EXERCISE GOAL = Set down exactly the lines below, starting at the one that contains "C1: 22uF (plus" and ending at the one that contains "RT1: 47k (GND, U3/PA2) -> 4.7k (GND, U3/PA2)", with both of those lines included and nothing else.

GIVEN DATA =

::::

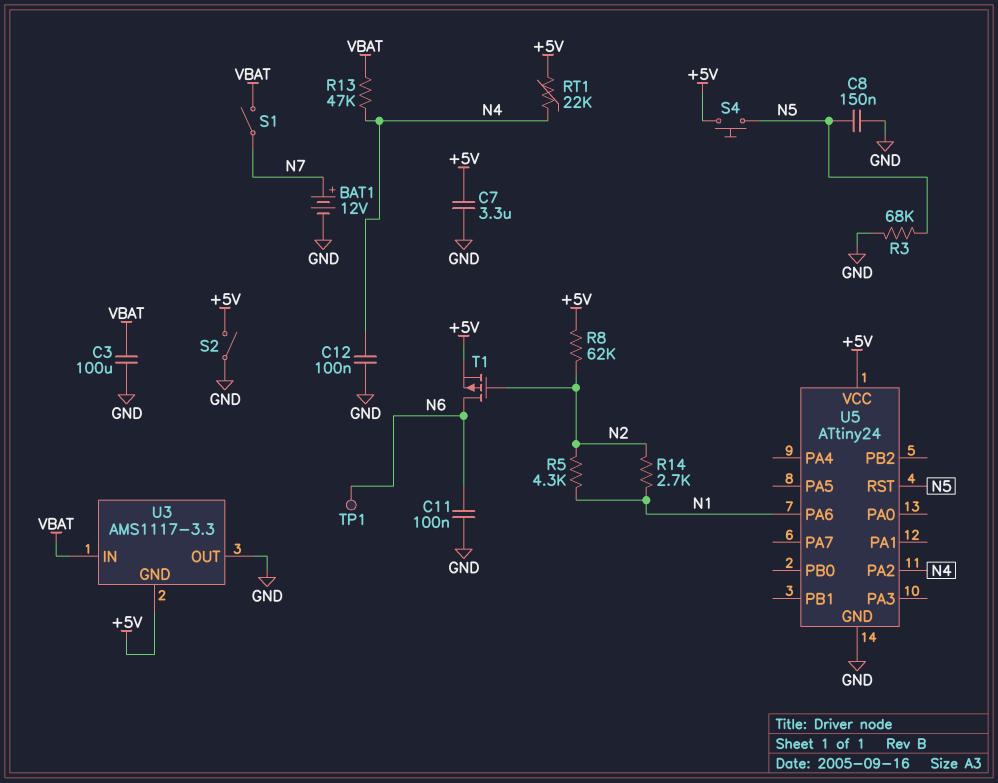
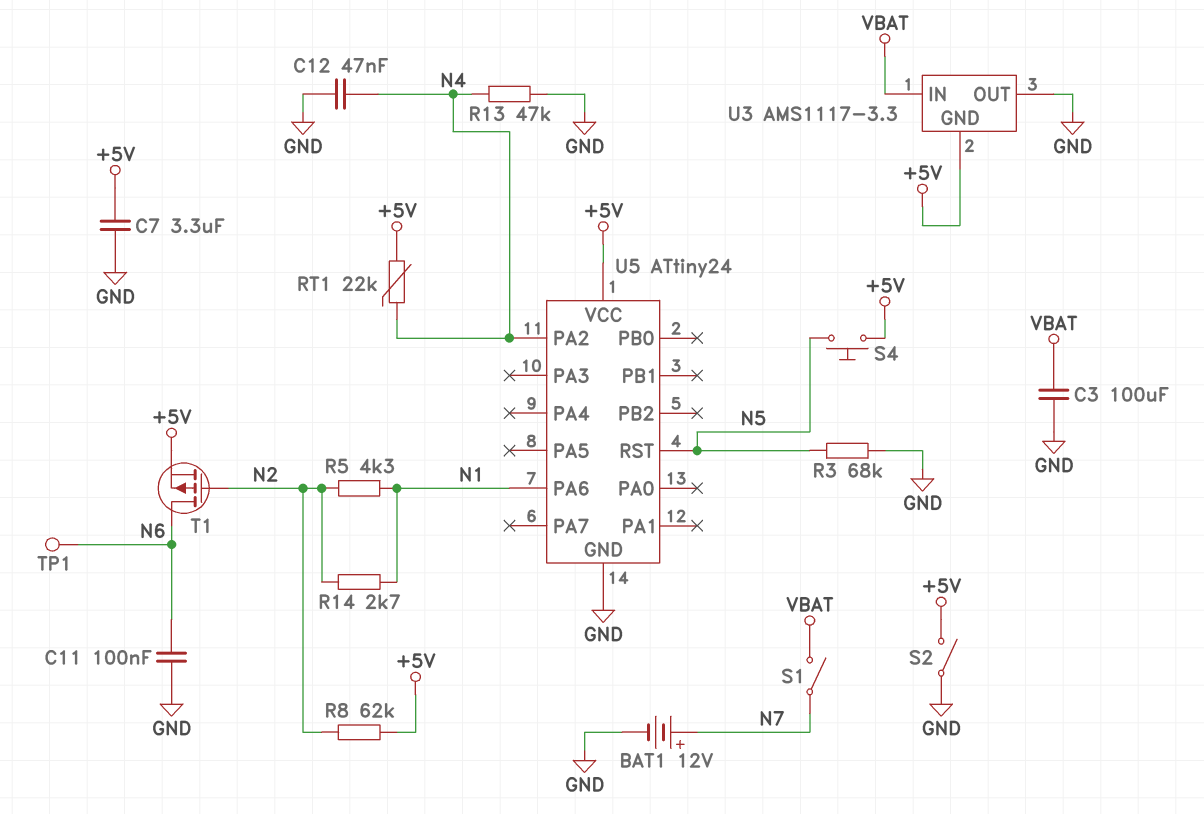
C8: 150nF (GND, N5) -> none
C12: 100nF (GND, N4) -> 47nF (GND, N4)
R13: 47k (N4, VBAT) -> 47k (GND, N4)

::::

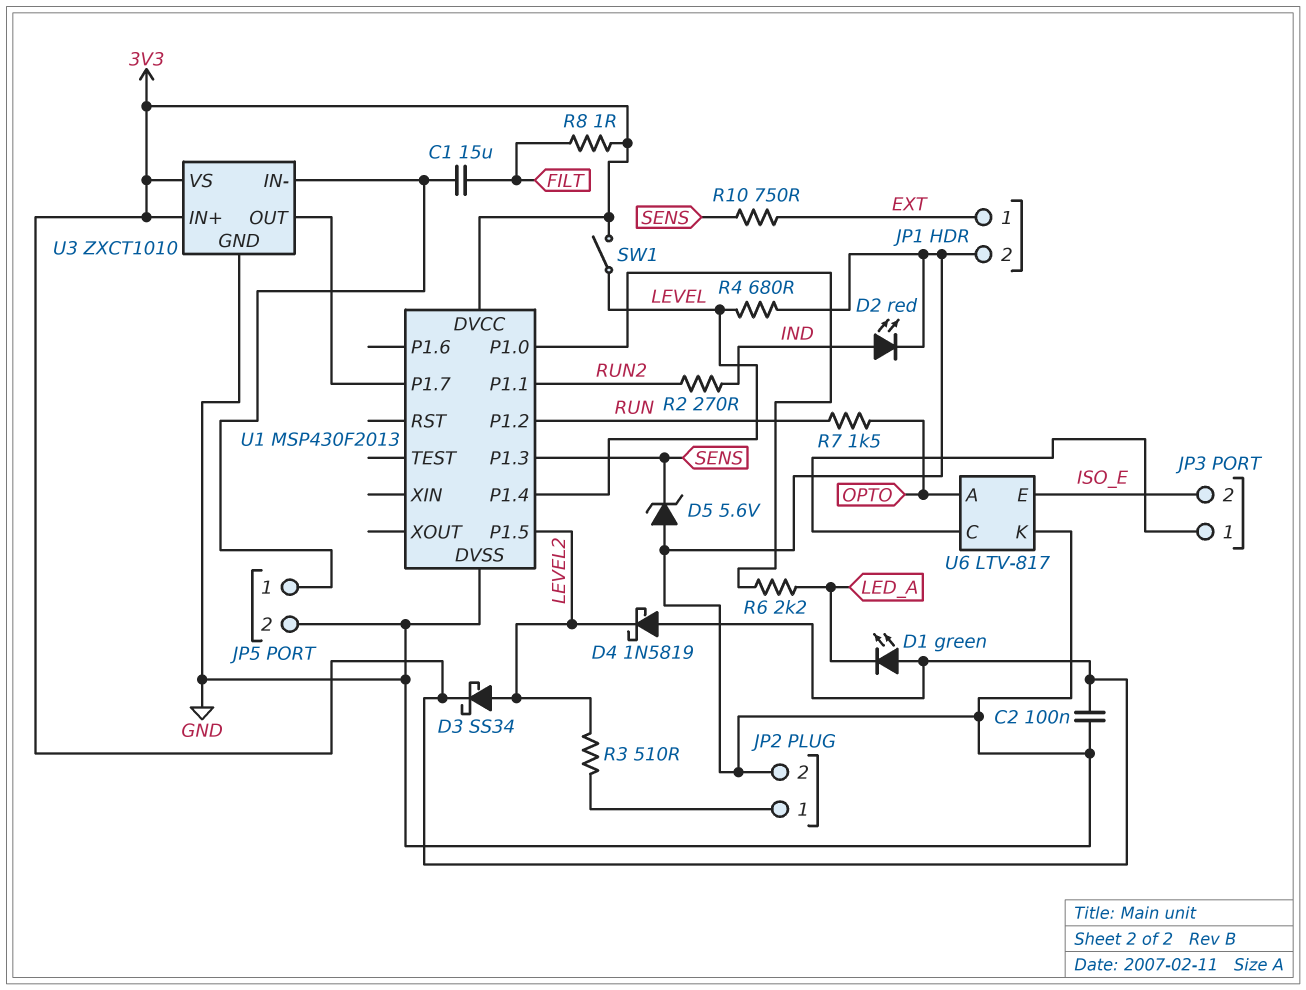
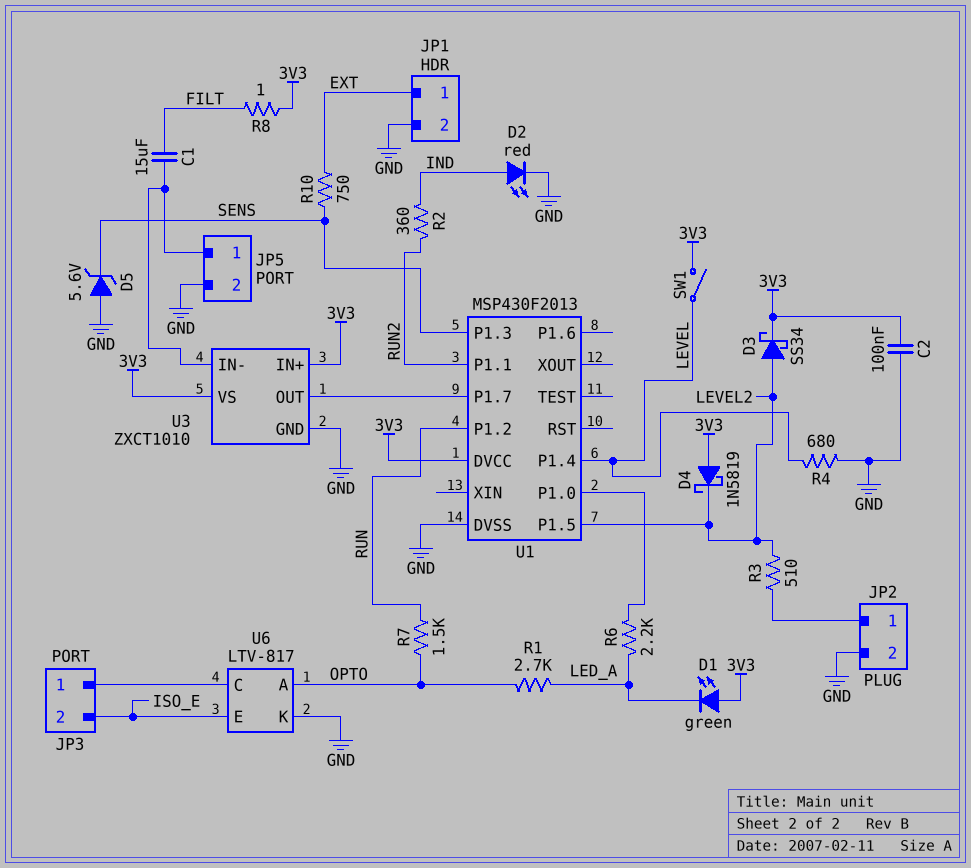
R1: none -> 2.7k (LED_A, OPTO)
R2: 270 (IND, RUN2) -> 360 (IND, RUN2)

::::

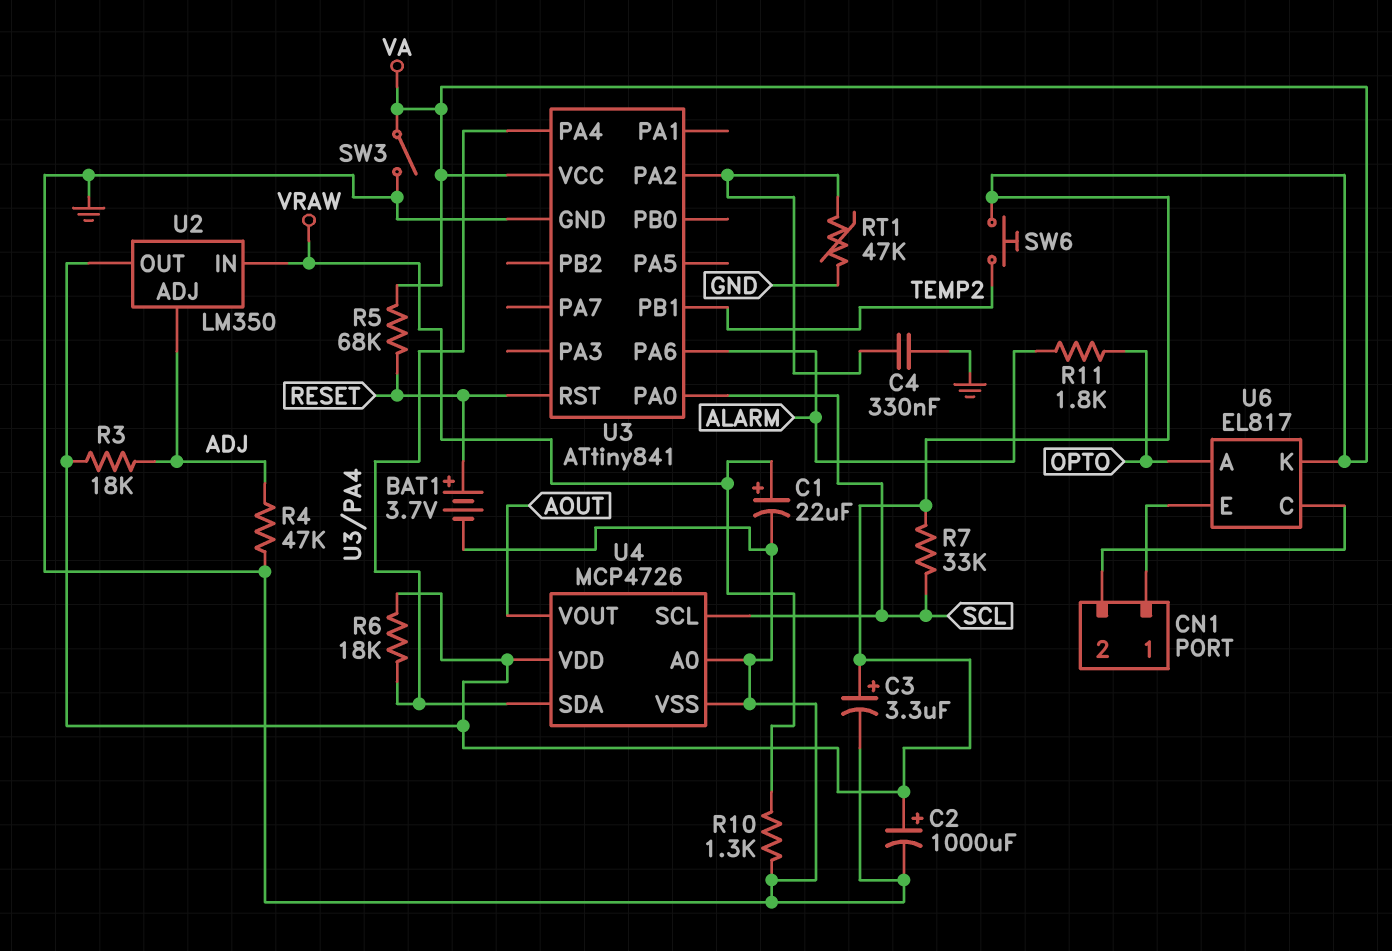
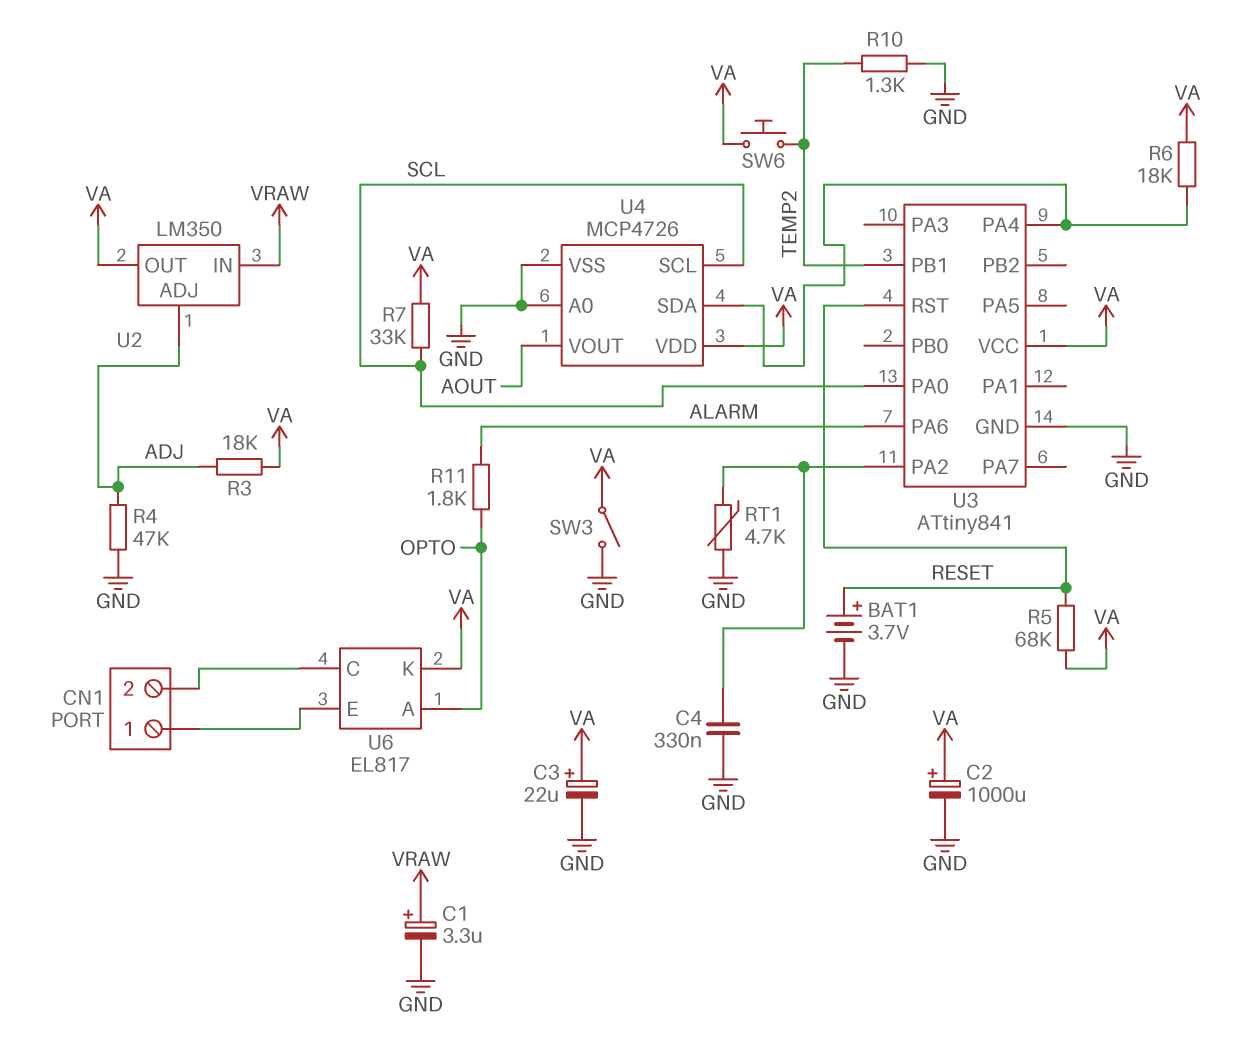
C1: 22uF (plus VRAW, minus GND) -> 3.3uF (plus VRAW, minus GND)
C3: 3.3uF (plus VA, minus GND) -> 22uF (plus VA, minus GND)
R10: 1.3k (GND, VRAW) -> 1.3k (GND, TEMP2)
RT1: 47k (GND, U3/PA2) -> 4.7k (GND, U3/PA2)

::::

SOLUTION TO THE PROBLEM =
C1: 22uF (plus VRAW, minus GND) -> 3.3uF (plus VRAW, minus GND)
C3: 3.3uF (plus VA, minus GND) -> 22uF (plus VA, minus GND)
R10: 1.3k (GND, VRAW) -> 1.3k (GND, TEMP2)
RT1: 47k (GND, U3/PA2) -> 4.7k (GND, U3/PA2)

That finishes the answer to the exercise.